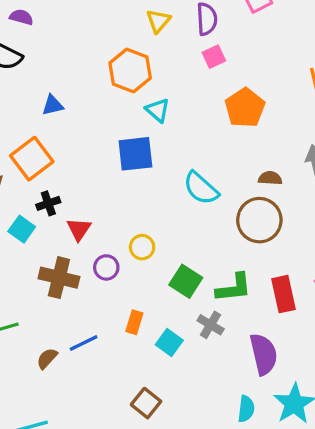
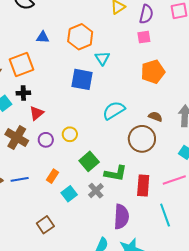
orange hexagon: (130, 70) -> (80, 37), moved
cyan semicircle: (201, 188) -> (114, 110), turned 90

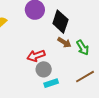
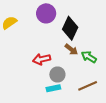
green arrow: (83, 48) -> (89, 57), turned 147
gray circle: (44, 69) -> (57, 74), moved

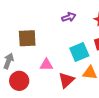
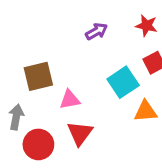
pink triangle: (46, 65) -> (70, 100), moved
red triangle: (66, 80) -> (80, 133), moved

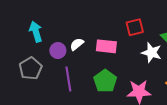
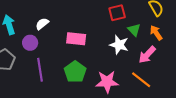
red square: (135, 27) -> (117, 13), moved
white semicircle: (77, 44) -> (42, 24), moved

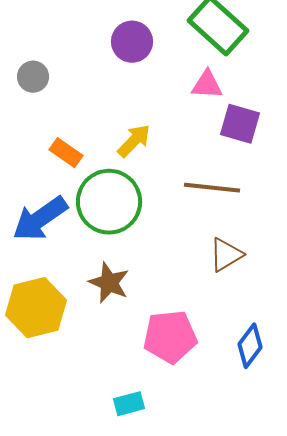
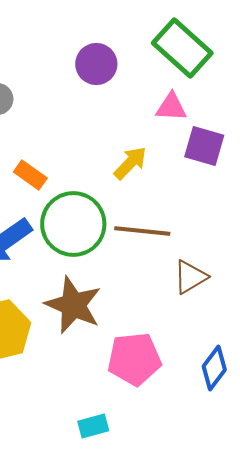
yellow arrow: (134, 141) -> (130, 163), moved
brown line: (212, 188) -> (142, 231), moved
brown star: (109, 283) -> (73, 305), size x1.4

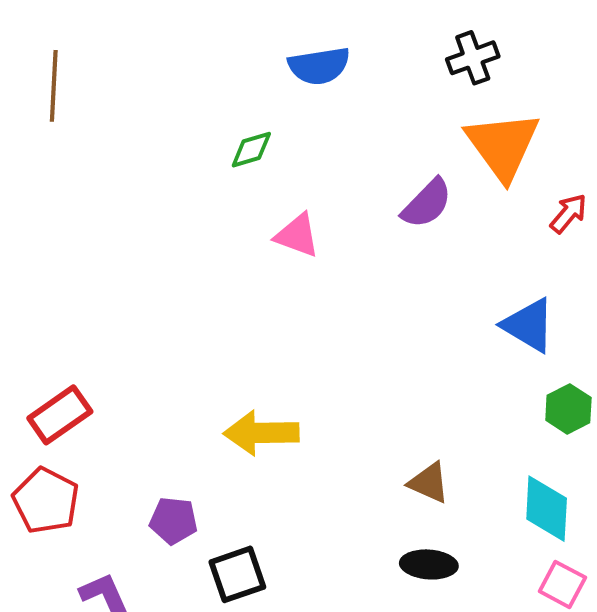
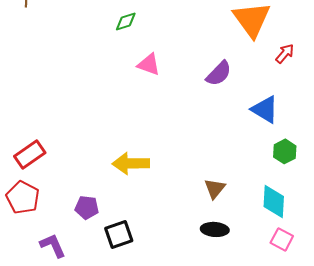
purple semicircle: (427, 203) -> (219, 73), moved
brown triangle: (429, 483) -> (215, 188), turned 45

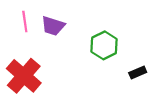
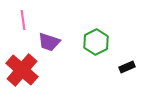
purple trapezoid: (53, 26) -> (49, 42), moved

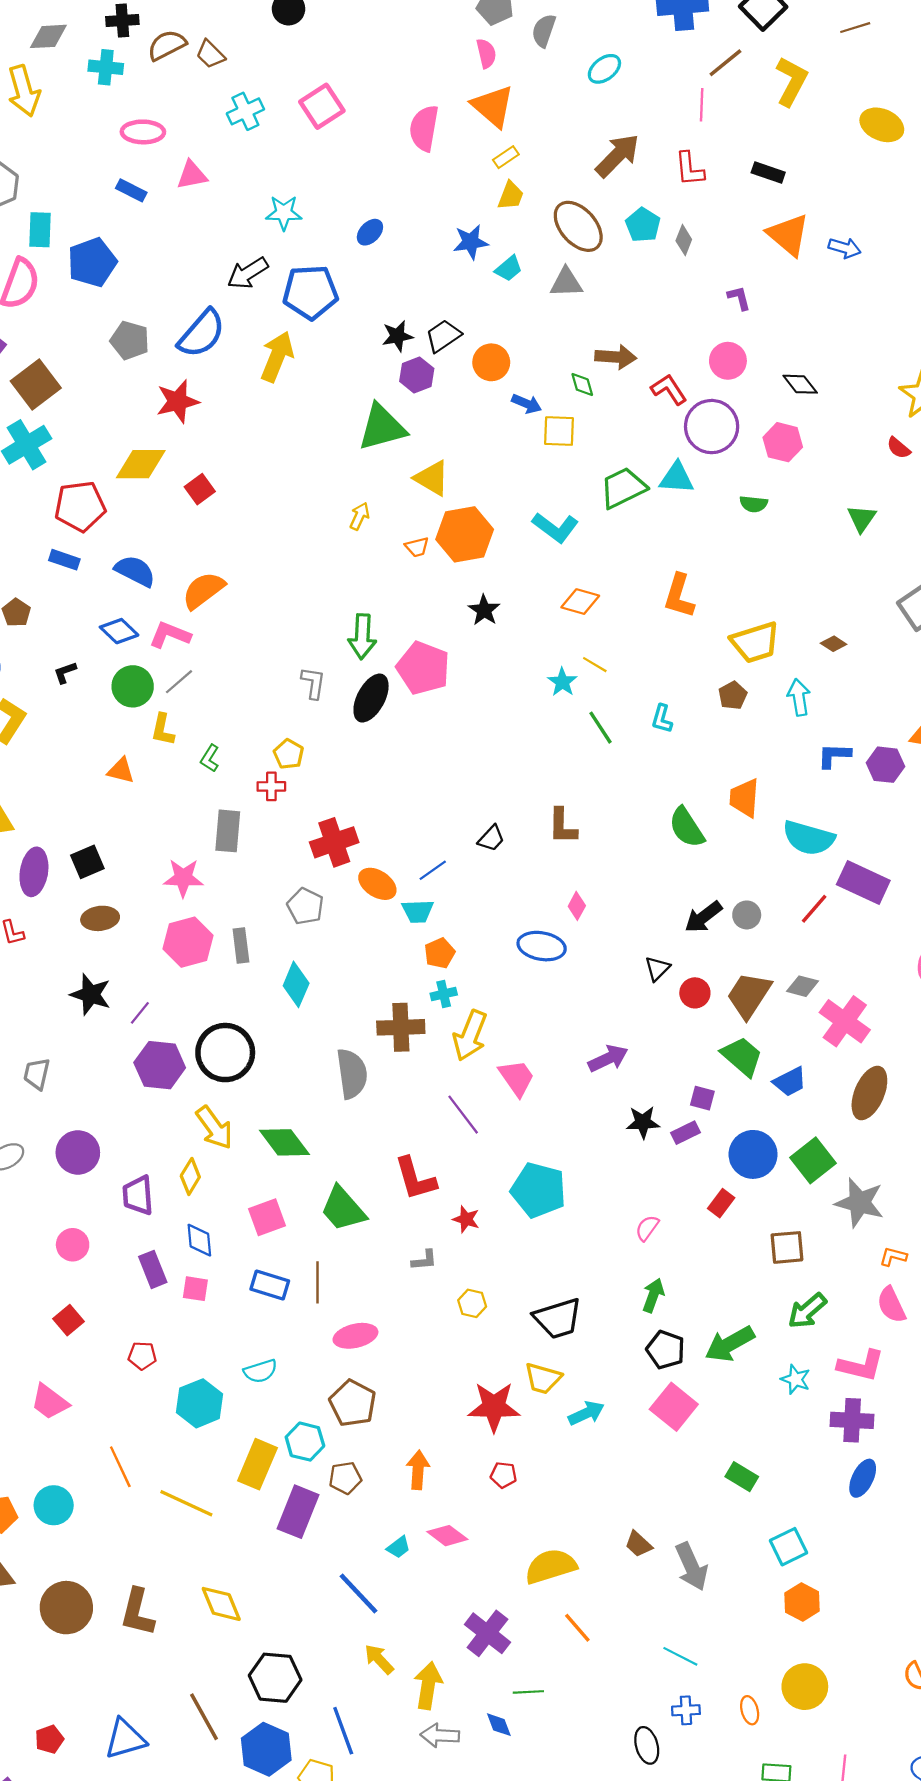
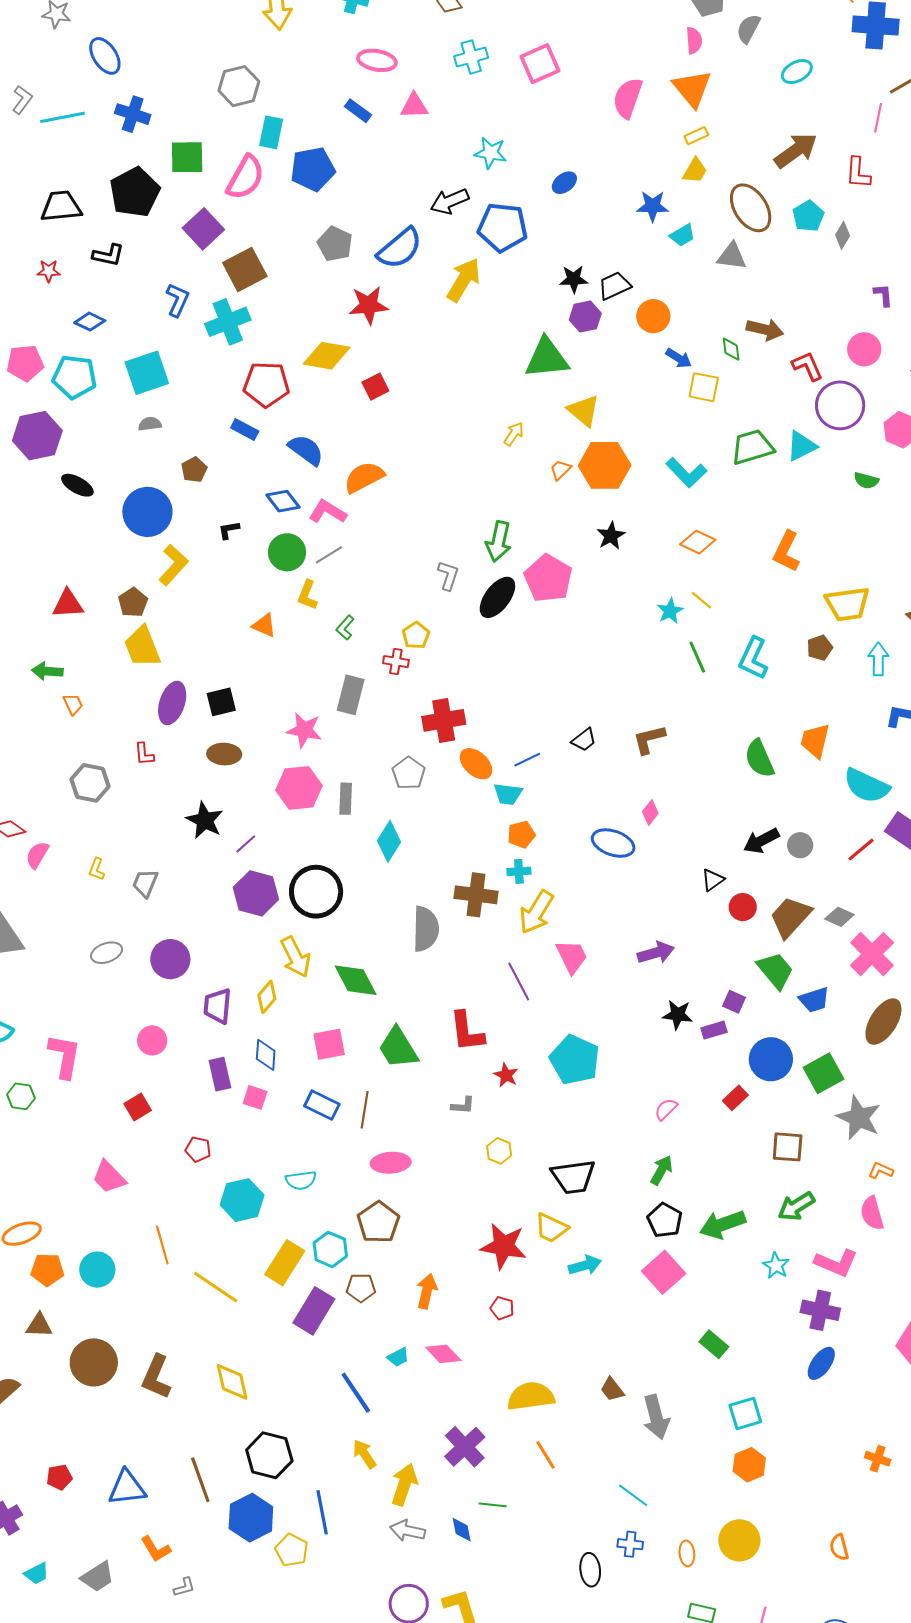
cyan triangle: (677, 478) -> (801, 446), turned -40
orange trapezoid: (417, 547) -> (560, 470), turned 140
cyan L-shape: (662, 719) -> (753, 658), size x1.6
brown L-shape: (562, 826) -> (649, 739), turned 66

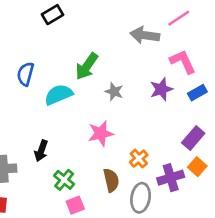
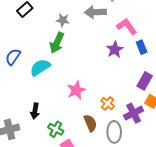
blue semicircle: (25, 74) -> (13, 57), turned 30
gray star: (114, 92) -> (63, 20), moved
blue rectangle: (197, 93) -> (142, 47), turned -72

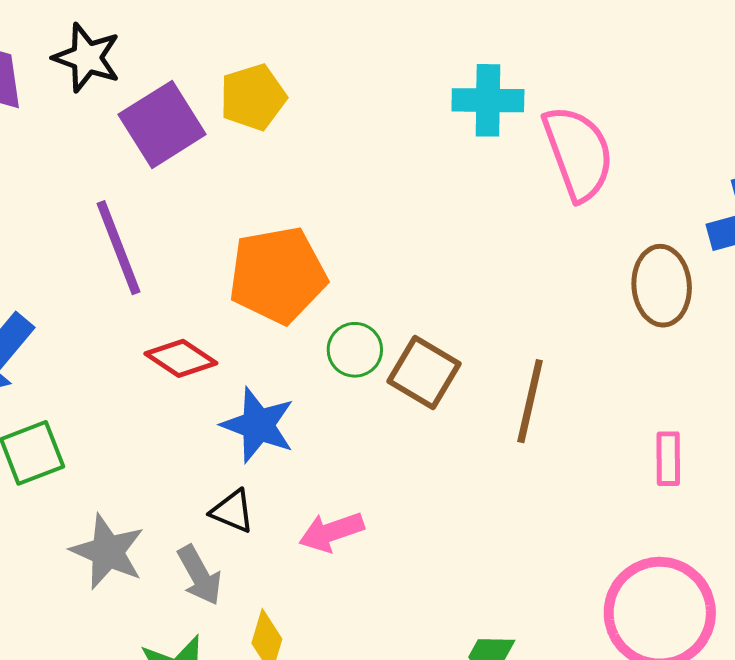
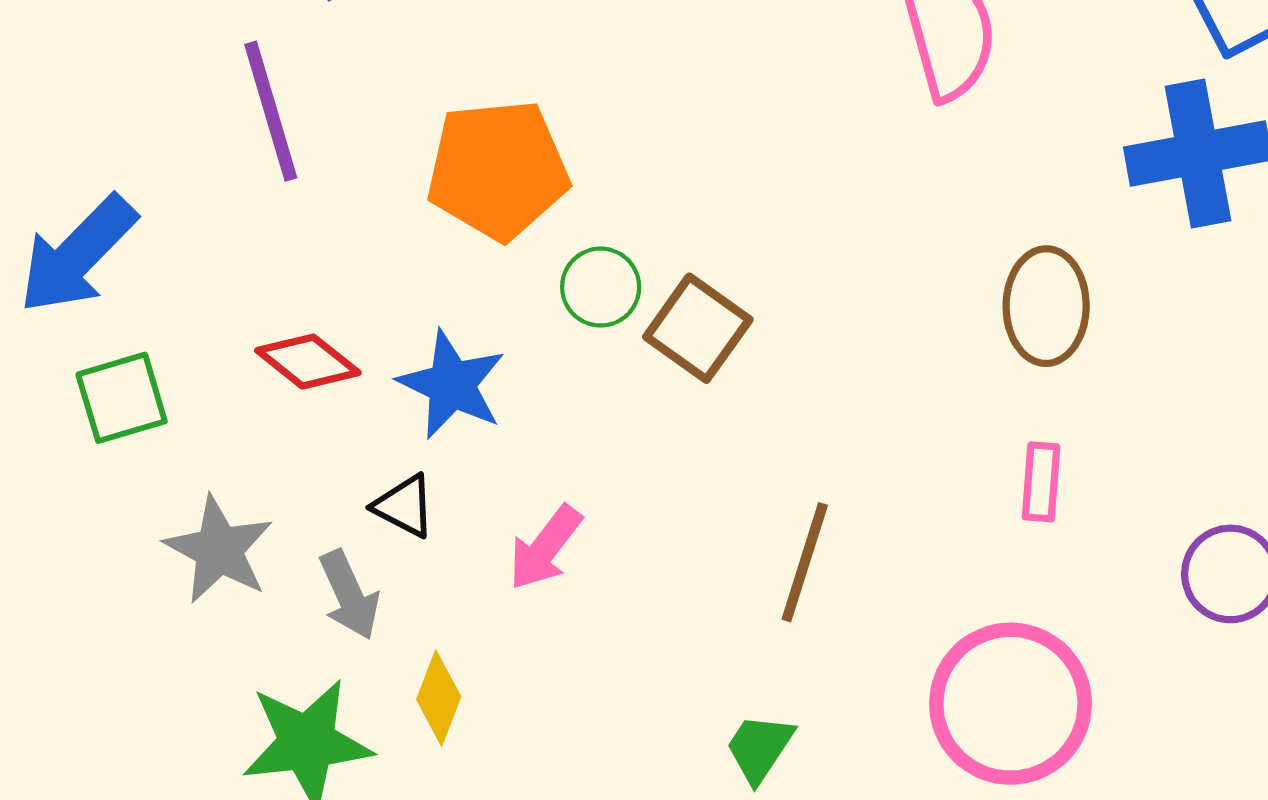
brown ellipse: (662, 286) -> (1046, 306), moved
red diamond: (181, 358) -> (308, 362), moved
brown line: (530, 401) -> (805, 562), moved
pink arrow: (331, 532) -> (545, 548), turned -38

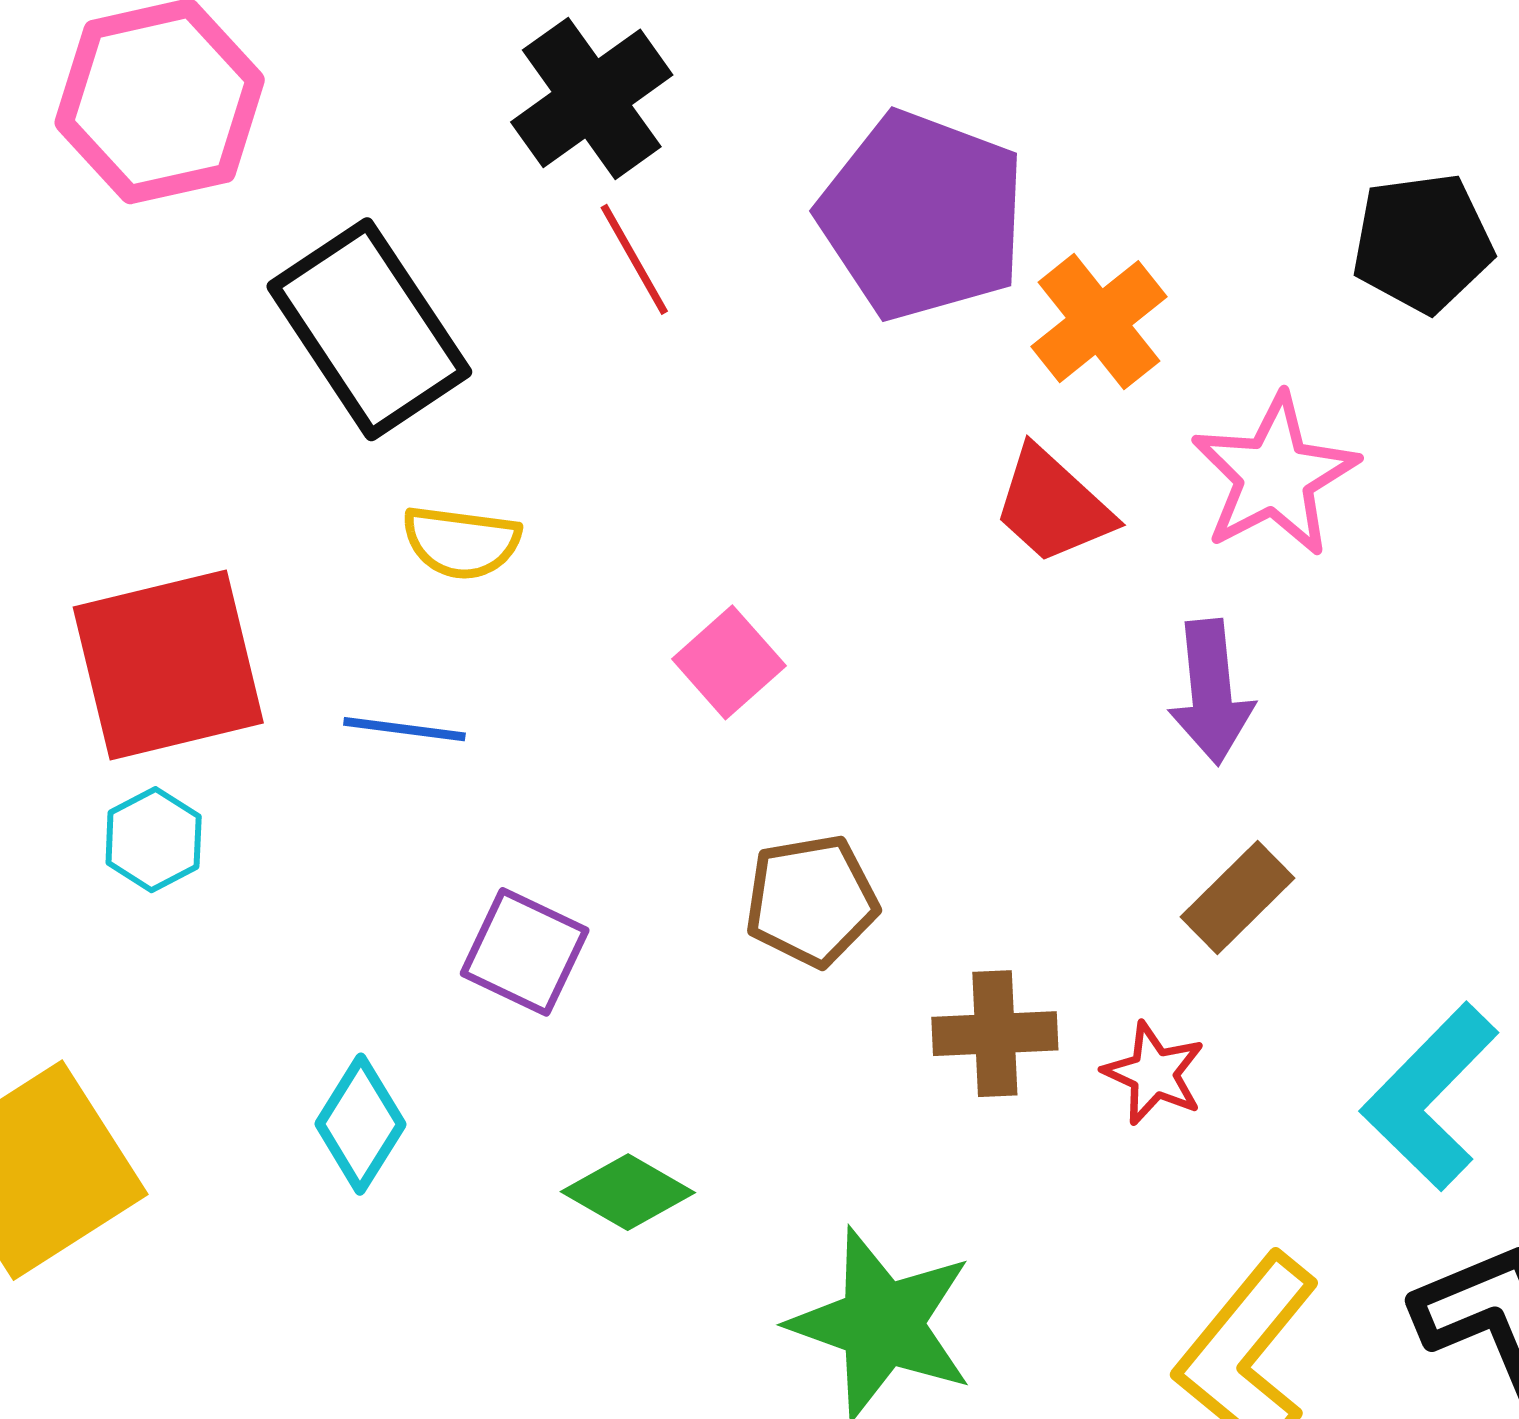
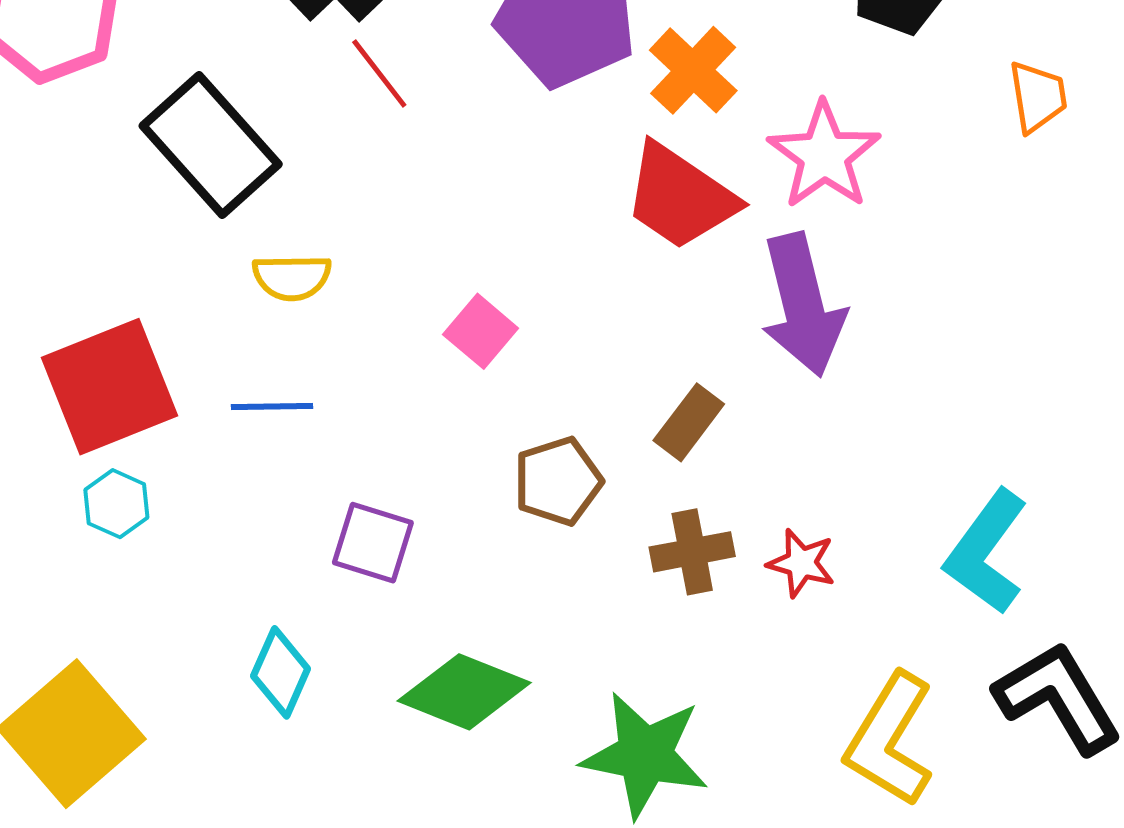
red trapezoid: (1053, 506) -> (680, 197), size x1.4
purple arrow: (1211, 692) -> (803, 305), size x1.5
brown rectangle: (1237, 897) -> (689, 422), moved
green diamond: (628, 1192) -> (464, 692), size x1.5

**What the task asks:** Starting with the line that contains "cyan triangle: (677, 478)", give the lines again exactly as they appear through the last line of the data, pictures excluded.

**Task output:**
cyan triangle: (677, 478) -> (801, 446), turned -40
orange trapezoid: (417, 547) -> (560, 470), turned 140
cyan L-shape: (662, 719) -> (753, 658), size x1.6
brown L-shape: (562, 826) -> (649, 739), turned 66

blue semicircle: (25, 74) -> (13, 57), turned 30
gray star: (114, 92) -> (63, 20), moved
blue rectangle: (197, 93) -> (142, 47), turned -72

brown ellipse: (662, 286) -> (1046, 306), moved
red diamond: (181, 358) -> (308, 362), moved
brown line: (530, 401) -> (805, 562), moved
pink arrow: (331, 532) -> (545, 548), turned -38

red trapezoid: (1053, 506) -> (680, 197), size x1.4
purple arrow: (1211, 692) -> (803, 305), size x1.5
brown rectangle: (1237, 897) -> (689, 422), moved
green diamond: (628, 1192) -> (464, 692), size x1.5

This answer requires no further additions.